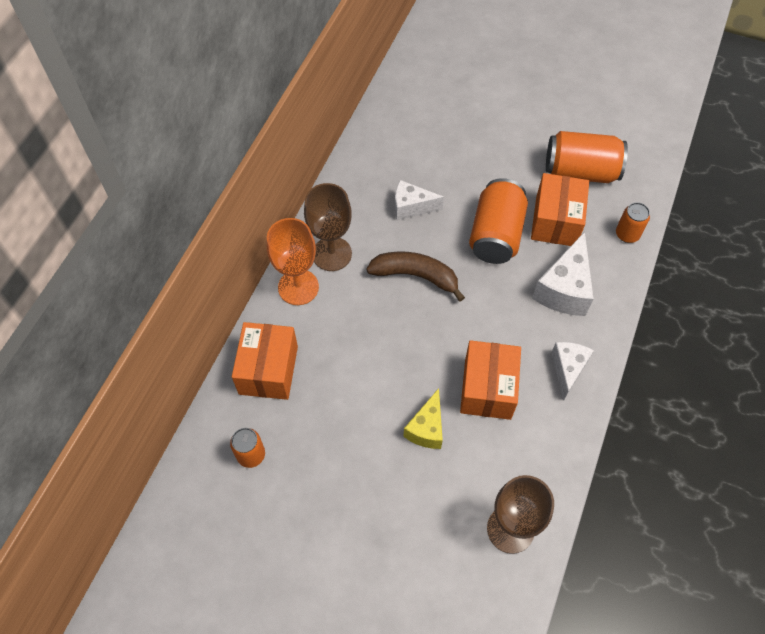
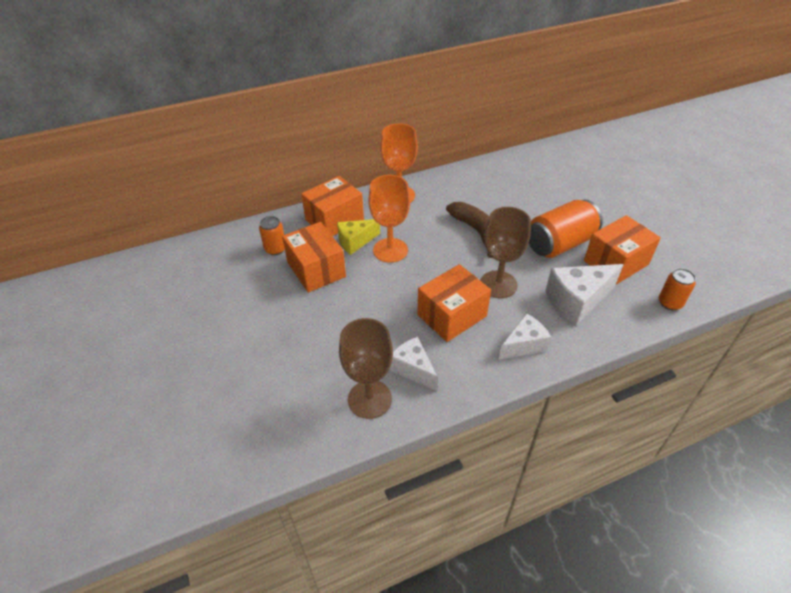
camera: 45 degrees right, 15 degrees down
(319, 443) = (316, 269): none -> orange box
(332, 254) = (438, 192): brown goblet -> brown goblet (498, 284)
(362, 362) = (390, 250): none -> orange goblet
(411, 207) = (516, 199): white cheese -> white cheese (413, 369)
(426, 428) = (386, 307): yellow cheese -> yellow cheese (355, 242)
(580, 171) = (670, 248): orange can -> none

...

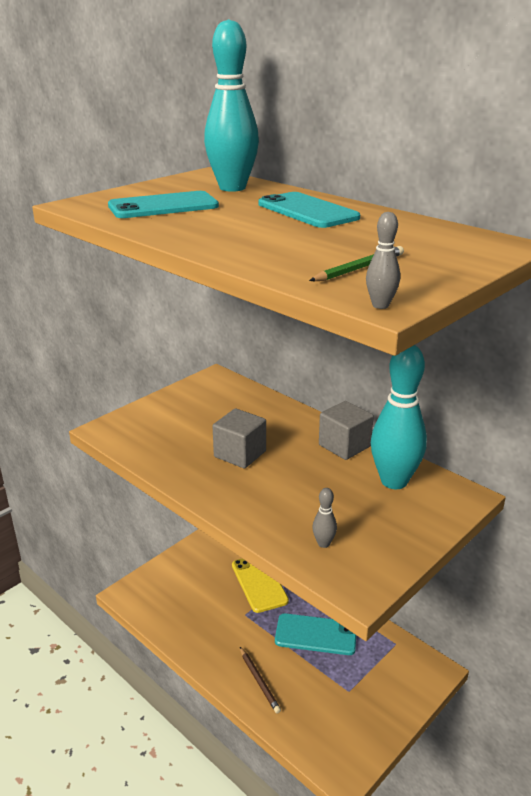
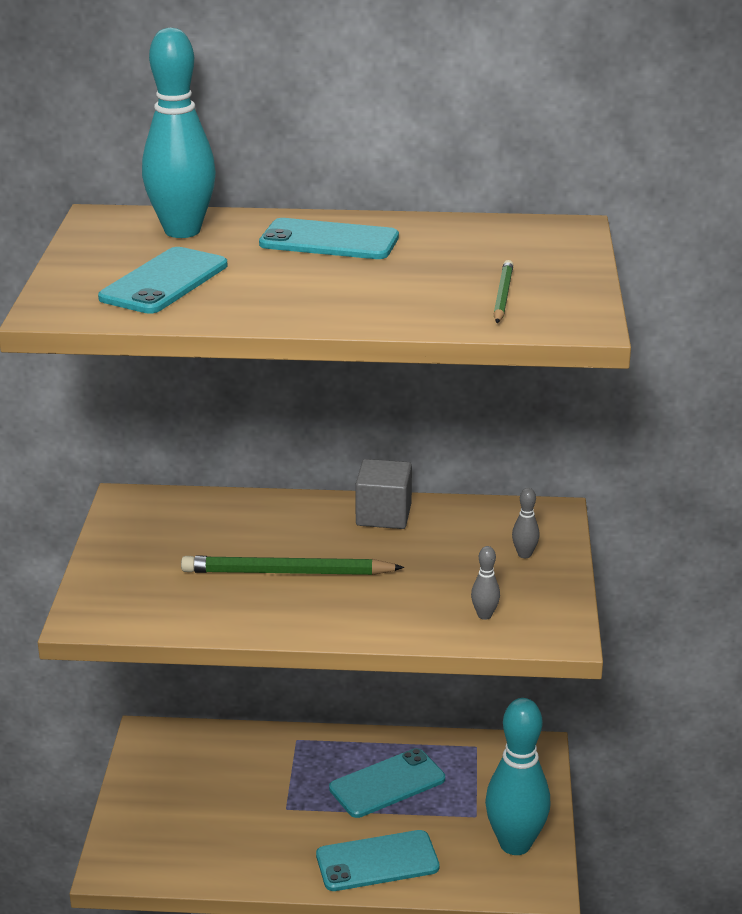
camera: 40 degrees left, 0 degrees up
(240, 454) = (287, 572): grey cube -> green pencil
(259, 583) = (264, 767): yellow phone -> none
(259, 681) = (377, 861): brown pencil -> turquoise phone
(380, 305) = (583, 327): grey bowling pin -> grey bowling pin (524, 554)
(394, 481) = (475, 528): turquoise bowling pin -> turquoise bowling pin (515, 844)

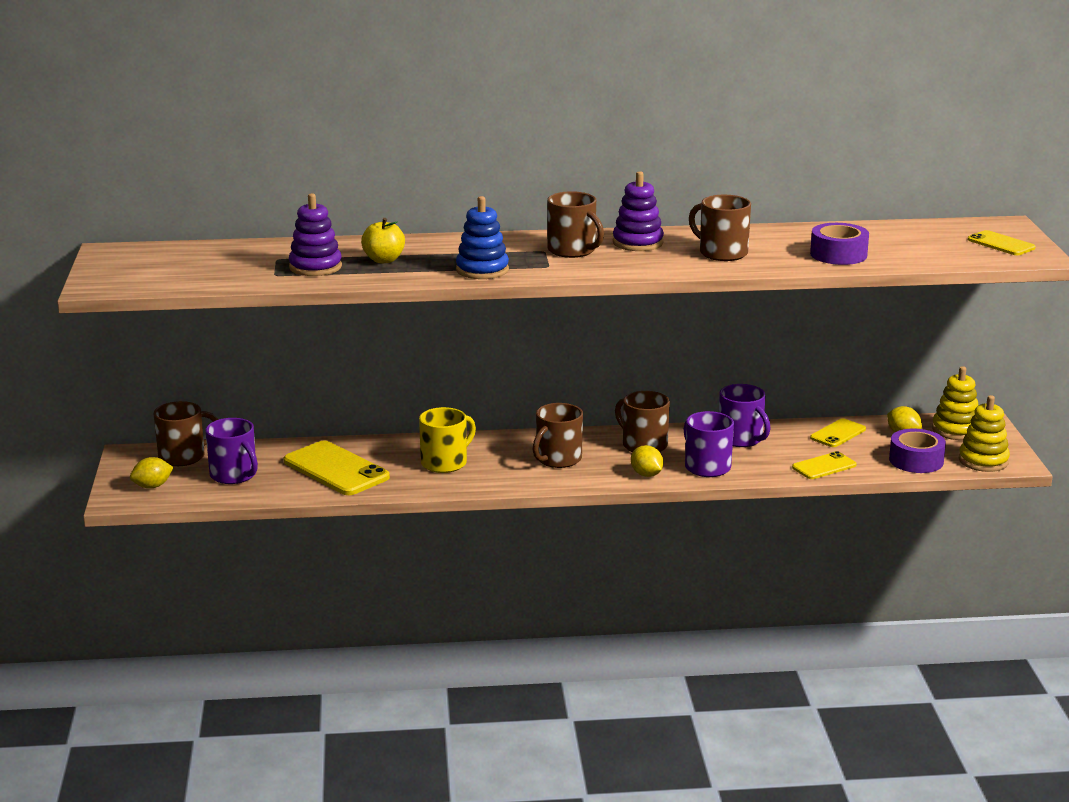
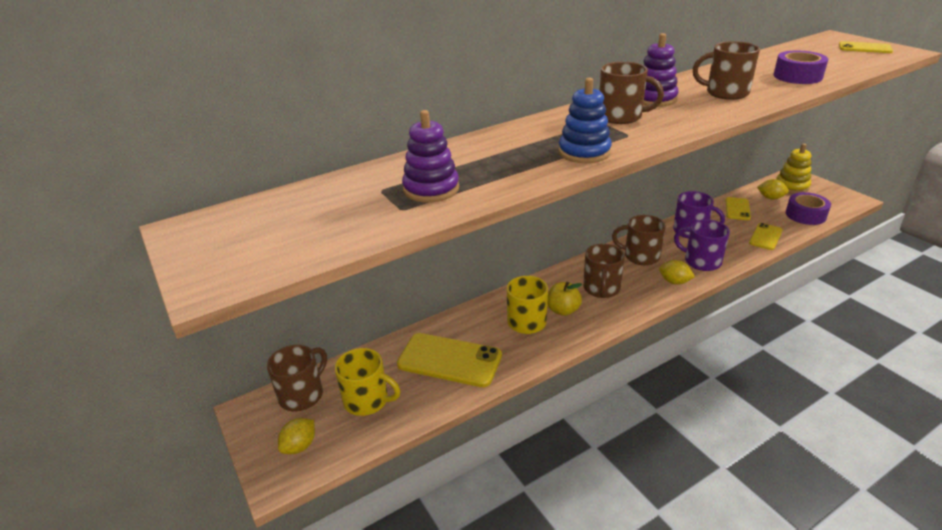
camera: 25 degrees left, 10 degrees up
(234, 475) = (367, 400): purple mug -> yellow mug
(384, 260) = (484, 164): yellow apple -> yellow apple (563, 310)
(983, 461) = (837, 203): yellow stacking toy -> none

■ Task requirements: Above, find the line holding "(240, 454) = (287, 572): grey" and the line holding "(983, 461) = (837, 203): yellow". Print exactly those two lines and every line between them, but no pictures.

■ Solution for this exercise:
(240, 454) = (287, 572): grey cube -> green pencil
(259, 583) = (264, 767): yellow phone -> none
(259, 681) = (377, 861): brown pencil -> turquoise phone
(380, 305) = (583, 327): grey bowling pin -> grey bowling pin (524, 554)
(394, 481) = (475, 528): turquoise bowling pin -> turquoise bowling pin (515, 844)

camera: 25 degrees left, 10 degrees up
(234, 475) = (367, 400): purple mug -> yellow mug
(384, 260) = (484, 164): yellow apple -> yellow apple (563, 310)
(983, 461) = (837, 203): yellow stacking toy -> none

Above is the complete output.